* _TASK STATEMENT_
The data below needs to be returned exactly, line for line.

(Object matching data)
● ● ● ●

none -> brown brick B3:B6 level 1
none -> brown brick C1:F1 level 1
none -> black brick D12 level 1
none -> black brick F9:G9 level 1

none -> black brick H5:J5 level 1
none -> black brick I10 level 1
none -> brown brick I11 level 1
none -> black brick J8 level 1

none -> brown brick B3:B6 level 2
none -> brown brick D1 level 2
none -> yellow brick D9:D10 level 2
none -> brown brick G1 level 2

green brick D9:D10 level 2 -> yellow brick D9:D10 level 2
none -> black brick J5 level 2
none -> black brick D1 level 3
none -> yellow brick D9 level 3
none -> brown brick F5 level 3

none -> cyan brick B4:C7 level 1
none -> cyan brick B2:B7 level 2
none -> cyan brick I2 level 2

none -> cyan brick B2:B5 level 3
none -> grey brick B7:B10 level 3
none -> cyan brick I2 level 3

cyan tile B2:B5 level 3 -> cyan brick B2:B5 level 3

● ● ● ●

* _ANSWER BELOW_
none -> brown brick B3:B6 level 1
none -> brown brick C1:F1 level 1
none -> black brick D12 level 1
none -> black brick F9:G9 level 1

none -> black brick H5:J5 level 1
none -> black brick I10 level 1
none -> brown brick I11 level 1
none -> black brick J8 level 1

none -> brown brick B3:B6 level 2
none -> brown brick D1 level 2
none -> yellow brick D9:D10 level 2
none -> brown brick G1 level 2

green brick D9:D10 level 2 -> yellow brick D9:D10 level 2
none -> black brick J5 level 2
none -> black brick D1 level 3
none -> yellow brick D9 level 3
none -> brown brick F5 level 3

none -> cyan brick B4:C7 level 1
none -> cyan brick B2:B7 level 2
none -> cyan brick I2 level 2

none -> cyan brick B2:B5 level 3
none -> grey brick B7:B10 level 3
none -> cyan brick I2 level 3

cyan tile B2:B5 level 3 -> cyan brick B2:B5 level 3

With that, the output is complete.